PROBLEM TO WORK ON: Lines from the one with "J203 pin 1: +5V -> 0V" through the end of the records, and no others, are what the answer should contain, copied exactly; please keep pictures out.

Start of RECORDS TO PROCESS

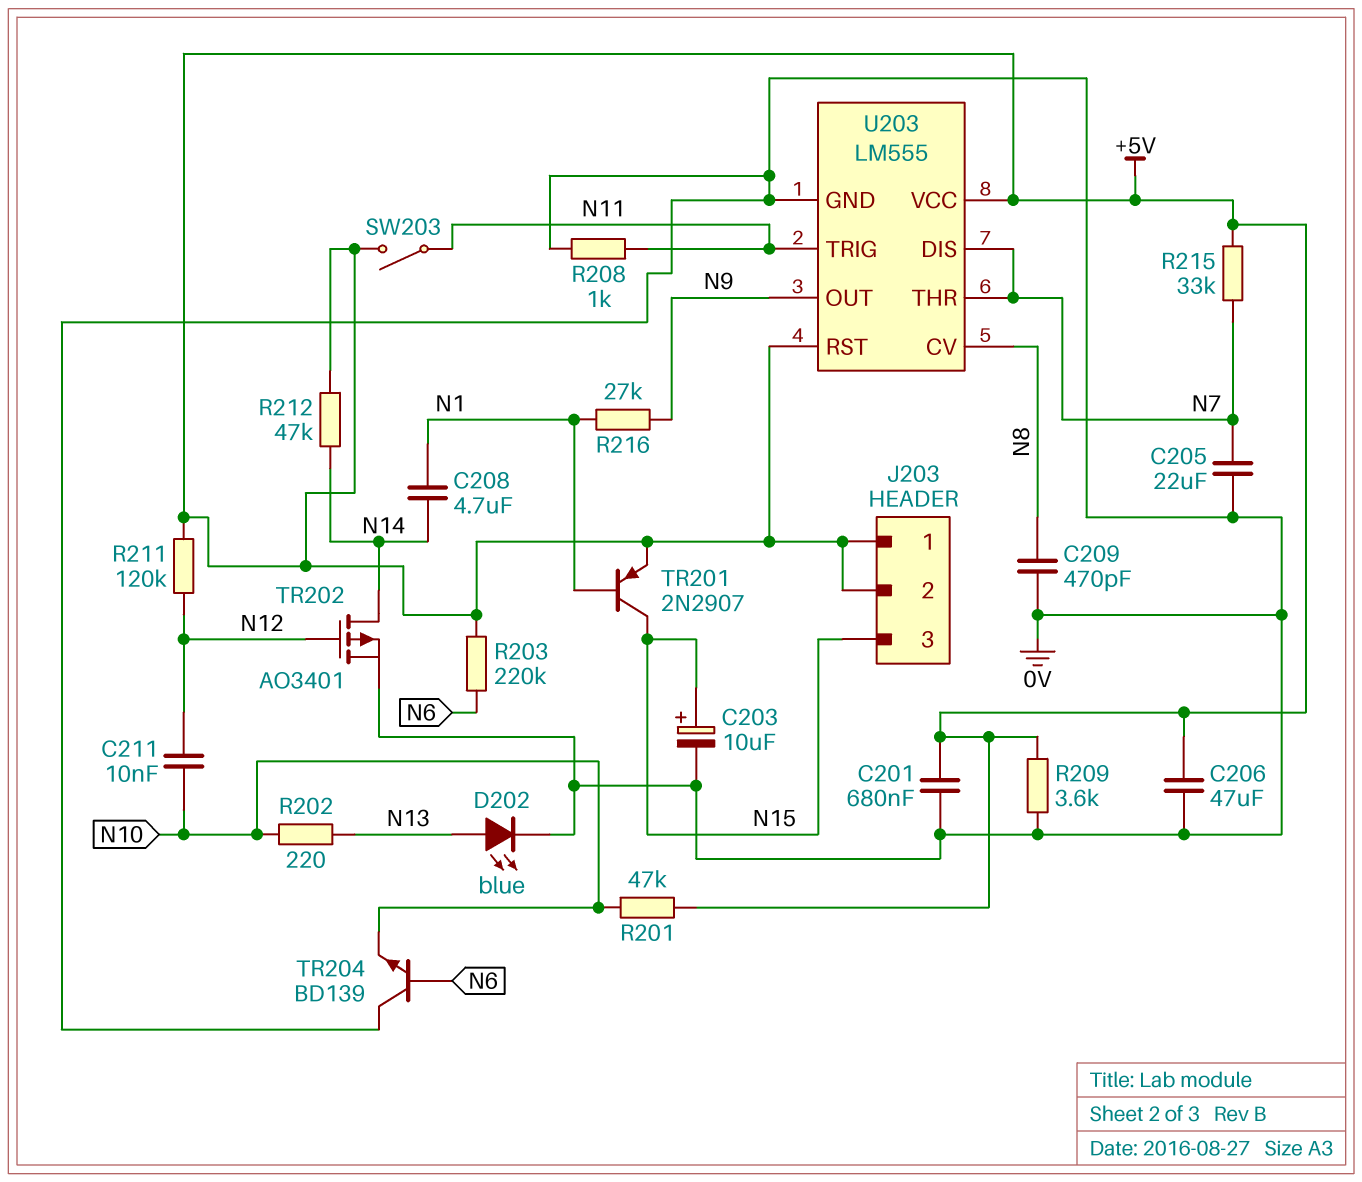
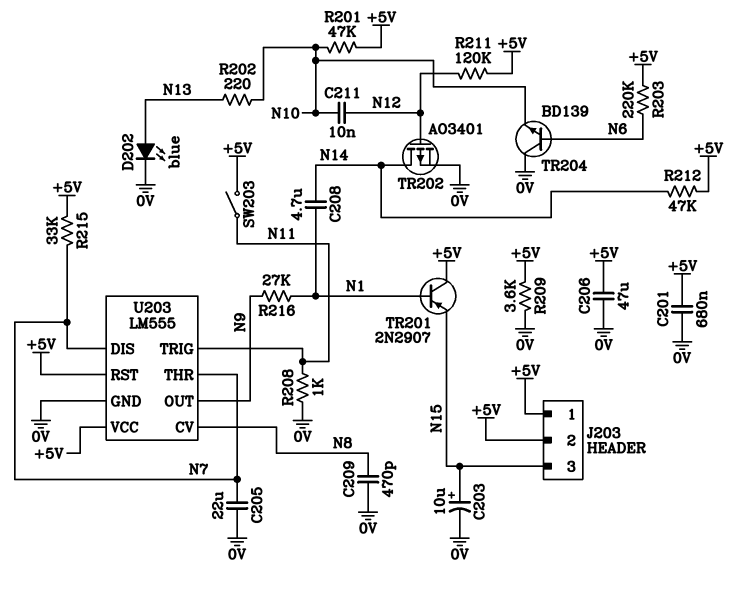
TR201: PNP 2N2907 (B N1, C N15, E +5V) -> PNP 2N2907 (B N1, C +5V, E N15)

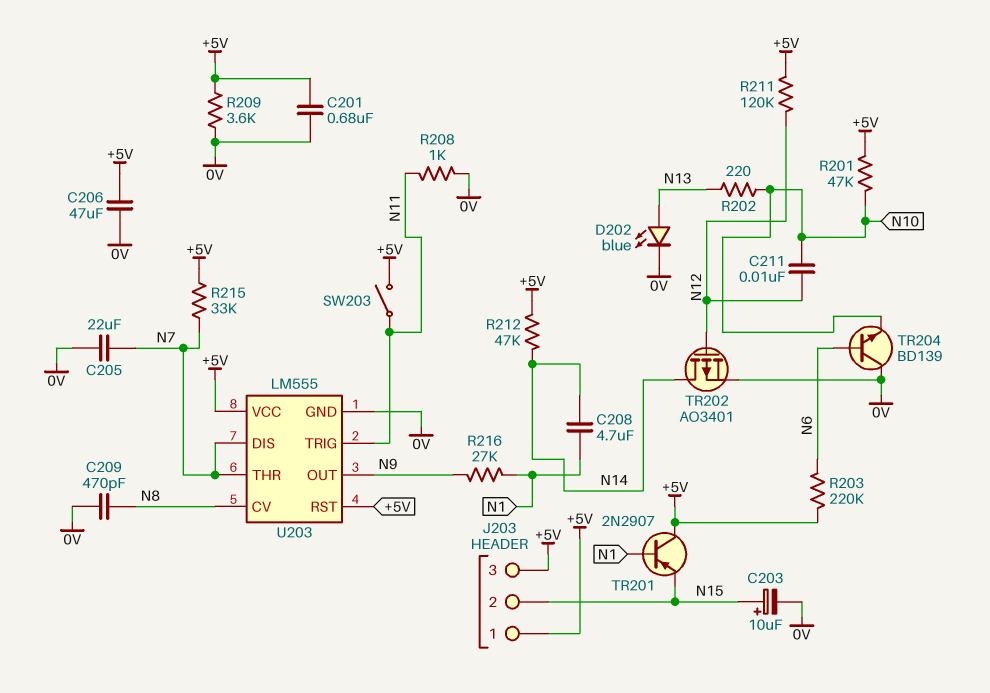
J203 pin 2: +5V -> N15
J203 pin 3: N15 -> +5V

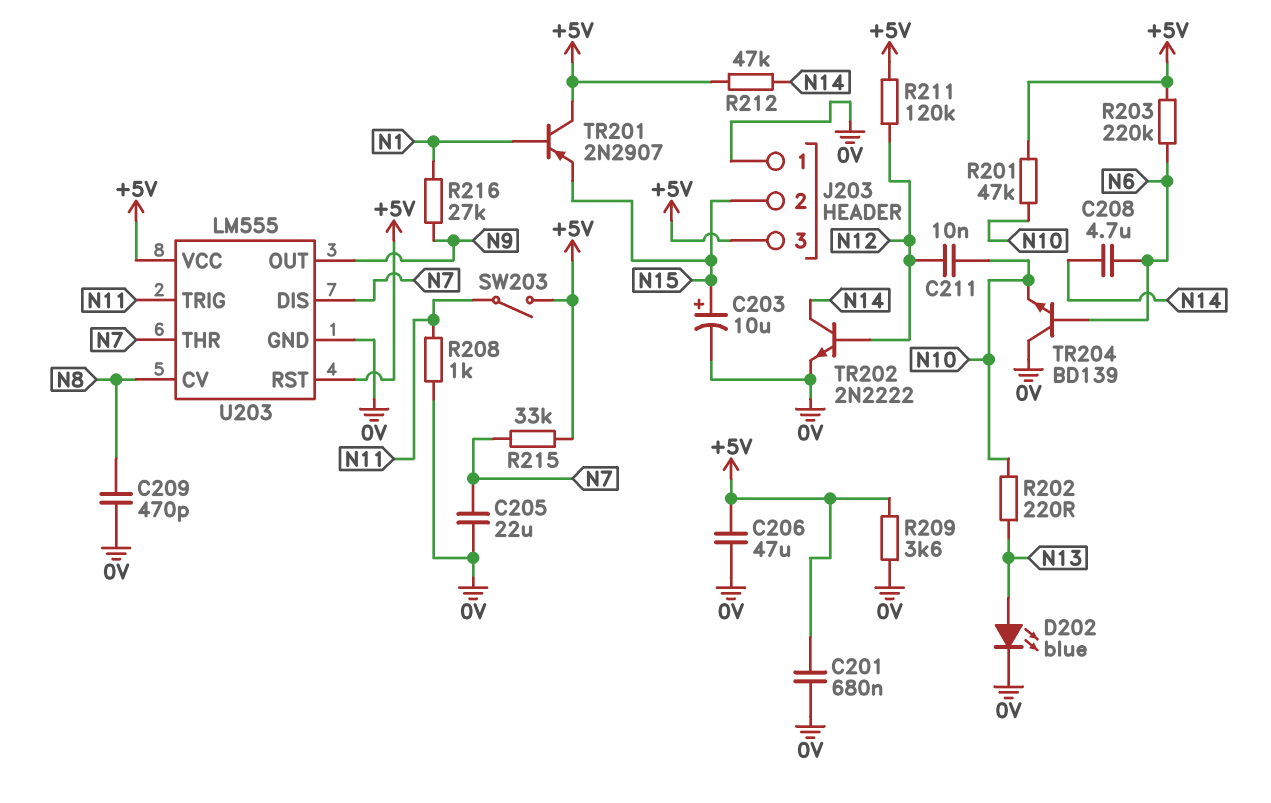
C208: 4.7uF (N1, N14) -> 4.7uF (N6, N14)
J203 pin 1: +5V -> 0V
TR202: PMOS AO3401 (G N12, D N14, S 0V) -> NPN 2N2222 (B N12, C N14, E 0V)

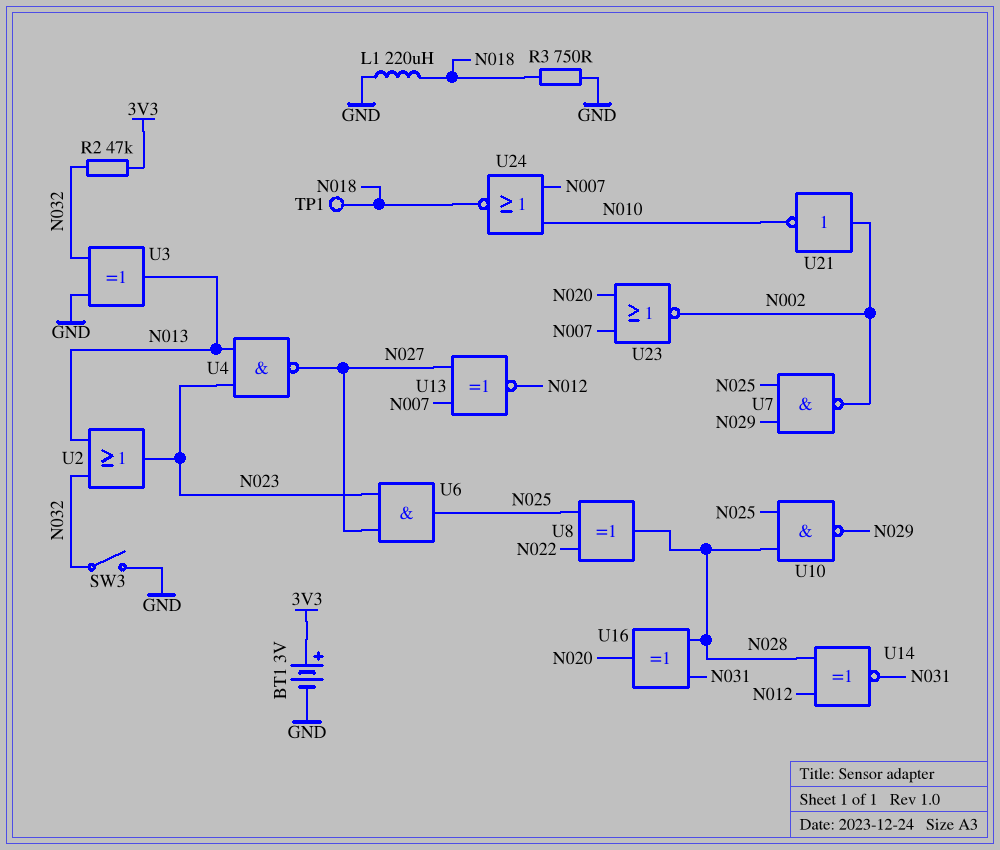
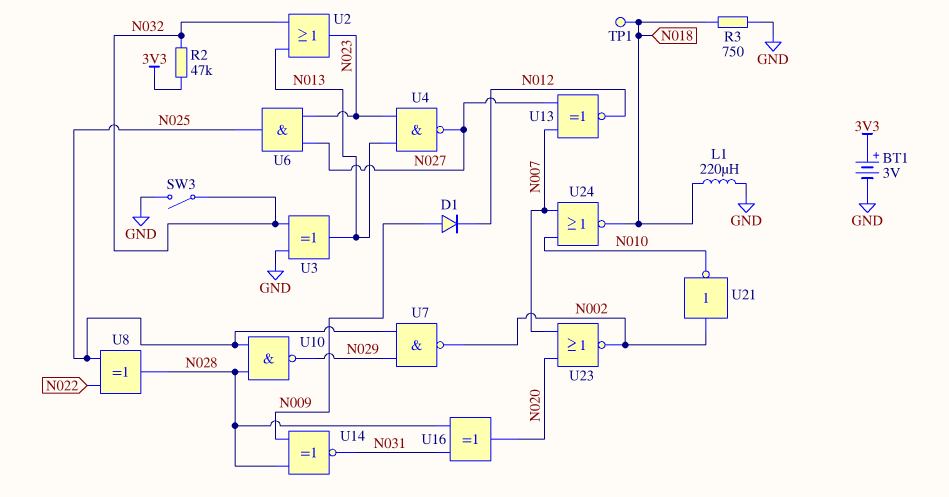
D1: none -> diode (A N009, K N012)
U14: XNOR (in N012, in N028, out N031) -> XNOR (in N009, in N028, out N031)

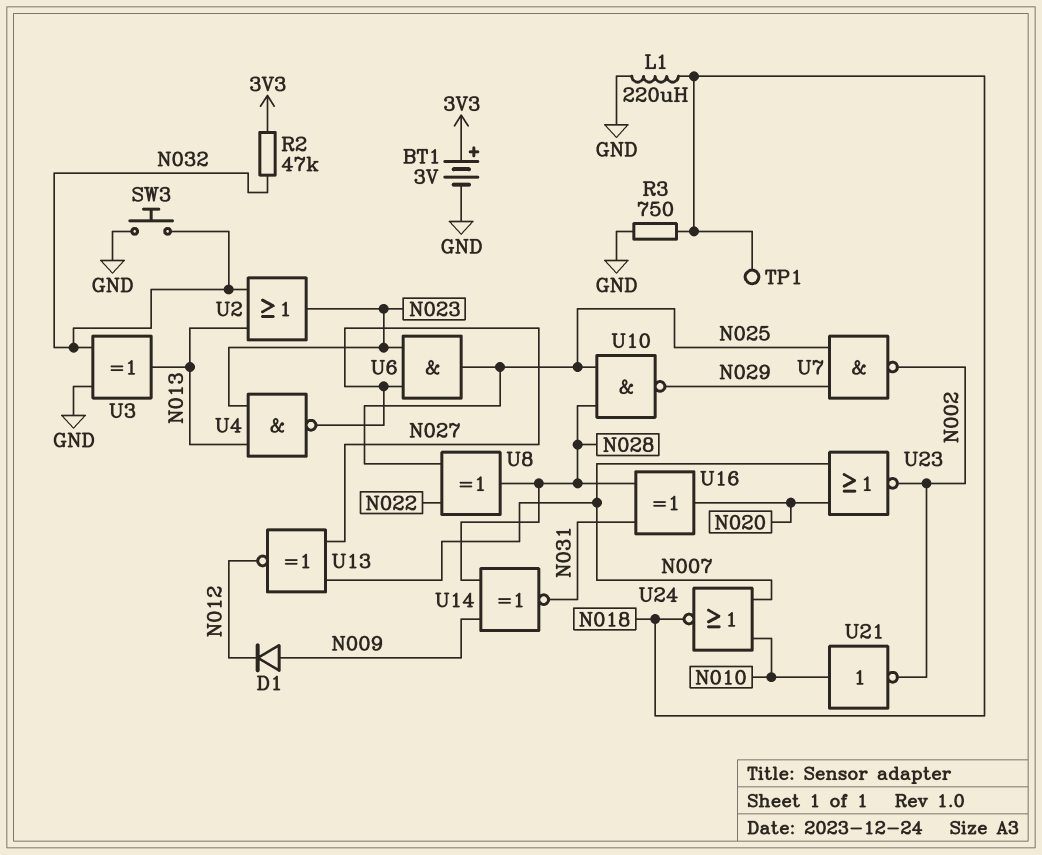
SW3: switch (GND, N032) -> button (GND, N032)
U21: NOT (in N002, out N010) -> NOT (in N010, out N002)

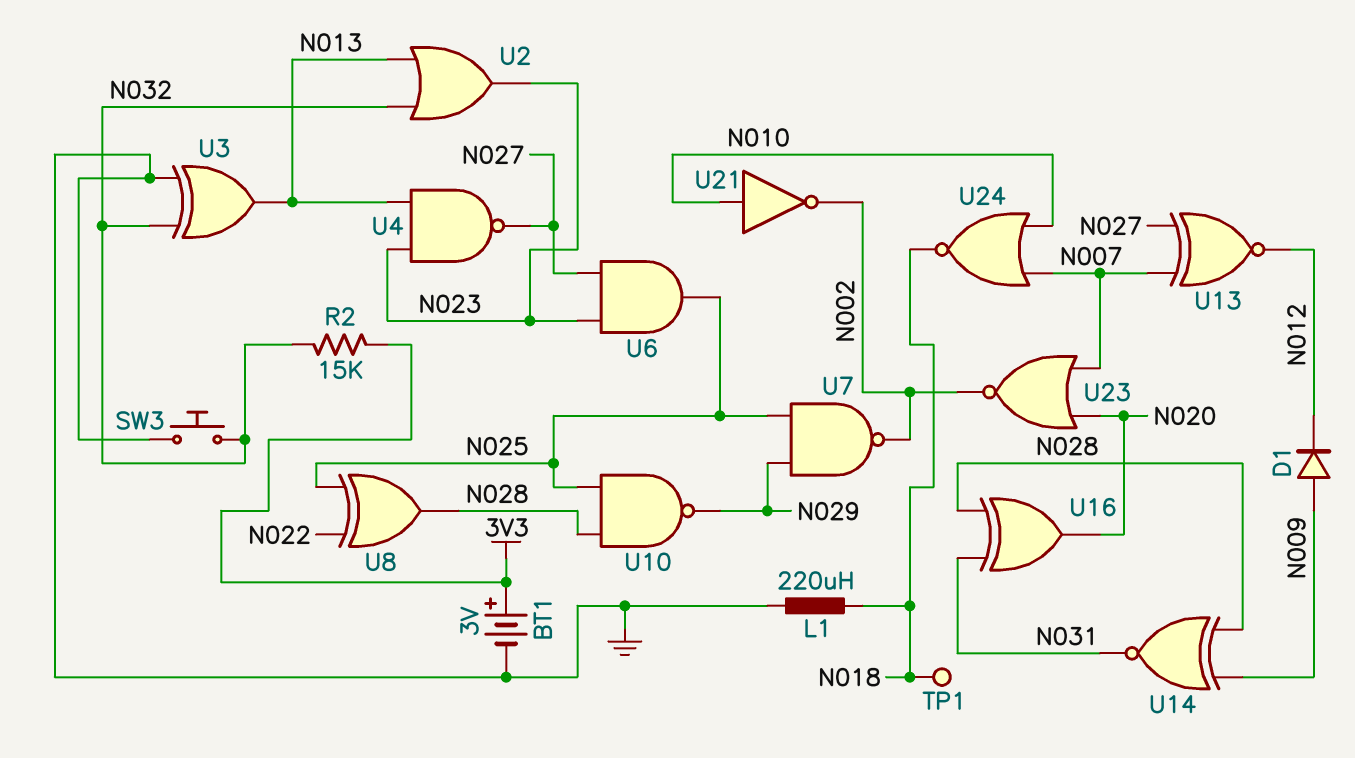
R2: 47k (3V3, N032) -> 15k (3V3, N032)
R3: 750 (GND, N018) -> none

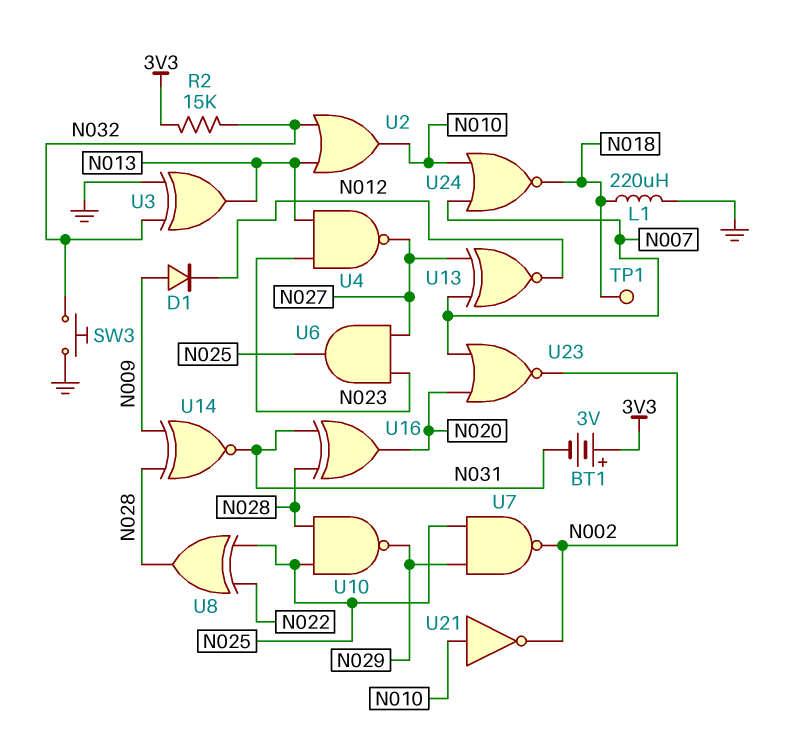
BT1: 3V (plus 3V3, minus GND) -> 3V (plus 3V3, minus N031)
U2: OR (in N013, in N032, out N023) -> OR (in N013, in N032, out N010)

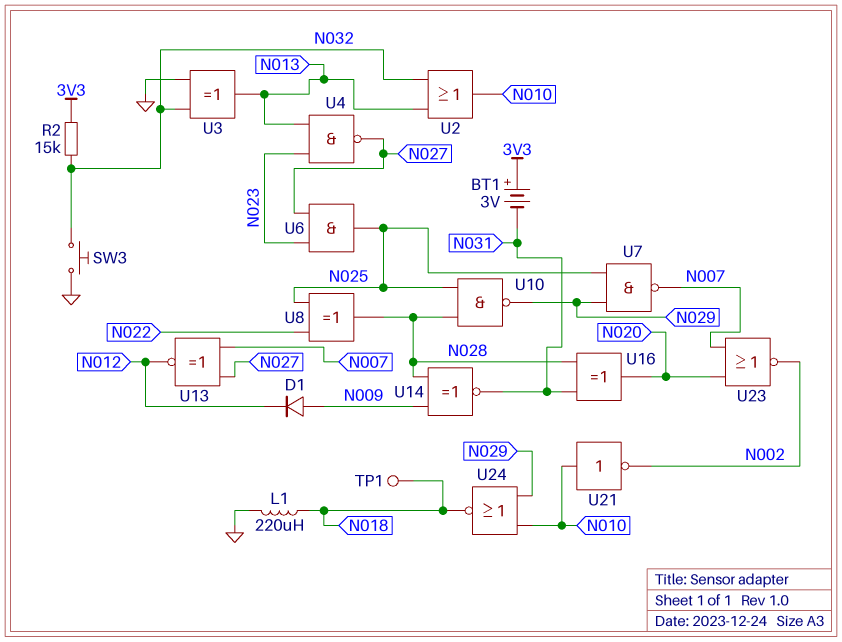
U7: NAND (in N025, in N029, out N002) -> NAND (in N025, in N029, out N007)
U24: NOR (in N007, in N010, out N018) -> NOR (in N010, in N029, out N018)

End of RECORDS TO PROCESS

RESPONSE TO THE TASK:
J203 pin 1: +5V -> 0V
TR202: PMOS AO3401 (G N12, D N14, S 0V) -> NPN 2N2222 (B N12, C N14, E 0V)

D1: none -> diode (A N009, K N012)
U14: XNOR (in N012, in N028, out N031) -> XNOR (in N009, in N028, out N031)

SW3: switch (GND, N032) -> button (GND, N032)
U21: NOT (in N002, out N010) -> NOT (in N010, out N002)

R2: 47k (3V3, N032) -> 15k (3V3, N032)
R3: 750 (GND, N018) -> none

BT1: 3V (plus 3V3, minus GND) -> 3V (plus 3V3, minus N031)
U2: OR (in N013, in N032, out N023) -> OR (in N013, in N032, out N010)

U7: NAND (in N025, in N029, out N002) -> NAND (in N025, in N029, out N007)
U24: NOR (in N007, in N010, out N018) -> NOR (in N010, in N029, out N018)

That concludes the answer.